▶ ASSIGNED TASK
Report only the number of lines in the following entries where the word "grey" occurs.

Stored items
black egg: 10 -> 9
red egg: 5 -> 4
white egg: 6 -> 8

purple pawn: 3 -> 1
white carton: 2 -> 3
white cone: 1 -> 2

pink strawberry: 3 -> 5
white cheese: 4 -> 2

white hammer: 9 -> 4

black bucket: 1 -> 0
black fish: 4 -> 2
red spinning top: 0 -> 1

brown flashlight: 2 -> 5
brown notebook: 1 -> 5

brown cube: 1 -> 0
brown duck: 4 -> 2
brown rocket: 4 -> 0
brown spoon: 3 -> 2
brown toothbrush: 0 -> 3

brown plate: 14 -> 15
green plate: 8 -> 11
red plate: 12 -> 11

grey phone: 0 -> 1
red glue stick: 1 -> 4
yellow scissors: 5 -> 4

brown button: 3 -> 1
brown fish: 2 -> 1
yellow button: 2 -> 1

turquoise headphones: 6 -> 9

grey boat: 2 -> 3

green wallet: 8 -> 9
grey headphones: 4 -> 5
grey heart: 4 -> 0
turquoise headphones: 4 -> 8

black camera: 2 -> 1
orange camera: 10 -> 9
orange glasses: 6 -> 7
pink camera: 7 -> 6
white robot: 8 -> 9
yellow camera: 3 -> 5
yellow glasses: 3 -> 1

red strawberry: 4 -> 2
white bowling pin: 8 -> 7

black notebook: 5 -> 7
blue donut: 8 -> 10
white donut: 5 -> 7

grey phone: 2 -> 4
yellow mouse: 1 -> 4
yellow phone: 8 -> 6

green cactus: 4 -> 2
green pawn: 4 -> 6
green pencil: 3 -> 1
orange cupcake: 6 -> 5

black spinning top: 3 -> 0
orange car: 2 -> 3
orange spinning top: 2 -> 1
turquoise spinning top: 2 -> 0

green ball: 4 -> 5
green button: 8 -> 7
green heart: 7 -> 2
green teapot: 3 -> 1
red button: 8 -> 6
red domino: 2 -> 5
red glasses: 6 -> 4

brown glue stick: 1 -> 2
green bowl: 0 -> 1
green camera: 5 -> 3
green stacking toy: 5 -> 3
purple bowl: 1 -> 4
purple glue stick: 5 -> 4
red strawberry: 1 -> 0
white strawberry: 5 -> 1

▶ OUTPUT FOR THIS EXERCISE
5